## WORKING DATA
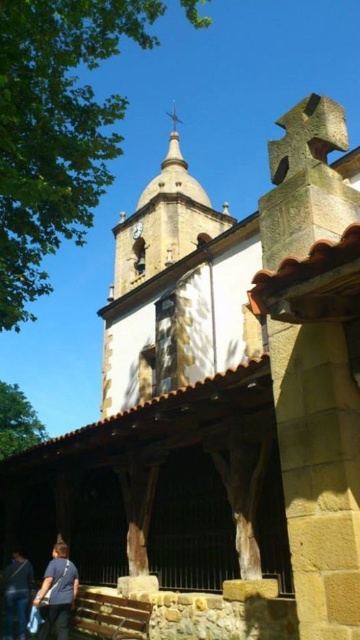
You are standing at the base of the bell tower in the church scene. You notice a blue cotton shirt at lower left and a white glossy clock at upper center. If you want to reach the clock from the shirt, which direction should you move relative to the shirt?

To reach the white glossy clock at upper center from the blue cotton shirt at lower left, you would need to move upward and to the right, as the clock is positioned higher and to the right of the shirt.

You are standing in front of the church and see the blue cotton shirt at lower left and the white glossy clock at upper center. Which object is located to the right of the other?

The blue cotton shirt at lower left is positioned on the right side of white glossy clock at upper center.

You are standing in front of the church and notice a person wearing a blue cotton shirt at lower left and blue denim jeans at lower left. Which clothing item is wider?

The blue cotton shirt at lower left is wider than the blue denim jeans at lower left according to the description.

## AIM
Reproduce the material word for word, starting with the line that contains "The blue cotton shirt at lower left is positioned" and going on through its final line.

## TASK SOLUTION
The blue cotton shirt at lower left is positioned on the right side of white glossy clock at upper center.

You are standing in front of the church and notice a person wearing a blue cotton shirt at lower left and blue denim jeans at lower left. Which clothing item is wider?

The blue cotton shirt at lower left is wider than the blue denim jeans at lower left according to the description.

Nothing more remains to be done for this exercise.